→ Your objective: From the data below, repeat exactly the lines from the line with "(292, 253) = (701, 390): white" to the line with "(383, 189) = (776, 282): blue", both included.

(Supplied data Opens)

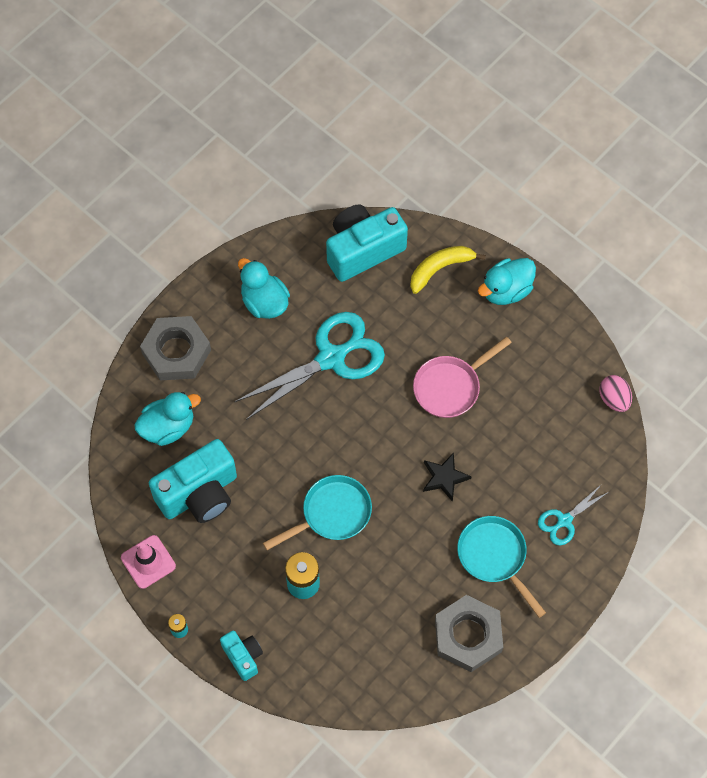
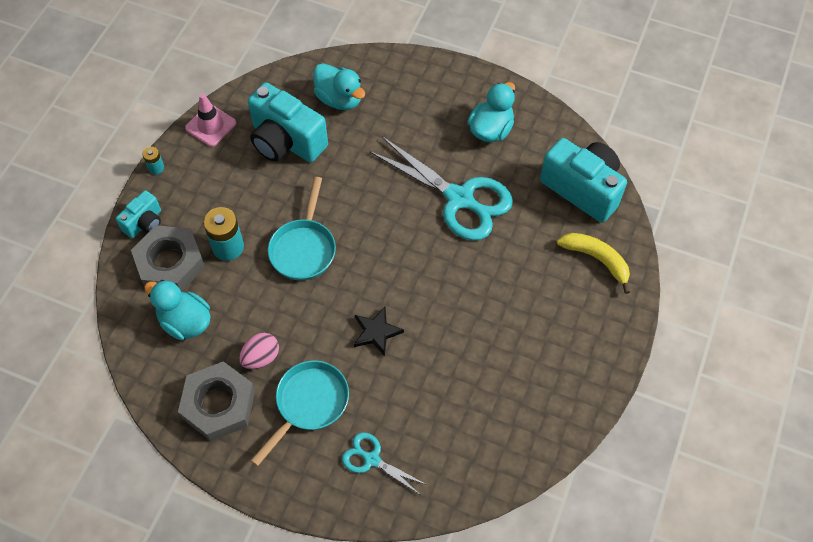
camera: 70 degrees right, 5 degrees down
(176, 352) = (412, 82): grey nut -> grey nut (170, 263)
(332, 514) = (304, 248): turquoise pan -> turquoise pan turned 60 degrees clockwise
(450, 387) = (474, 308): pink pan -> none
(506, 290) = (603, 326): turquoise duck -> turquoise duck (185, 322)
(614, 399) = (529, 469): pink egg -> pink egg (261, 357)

(Supplied data Closes)
(Supplied data Opens)

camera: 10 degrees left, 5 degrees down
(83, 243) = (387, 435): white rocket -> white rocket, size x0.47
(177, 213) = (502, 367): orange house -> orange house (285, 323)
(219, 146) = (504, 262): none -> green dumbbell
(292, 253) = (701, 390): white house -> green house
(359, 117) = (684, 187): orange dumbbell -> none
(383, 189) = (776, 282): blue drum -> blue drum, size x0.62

(Supplied data Closes)

→ Answer area:
(292, 253) = (701, 390): white house -> green house
(359, 117) = (684, 187): orange dumbbell -> none
(383, 189) = (776, 282): blue drum -> blue drum, size x0.62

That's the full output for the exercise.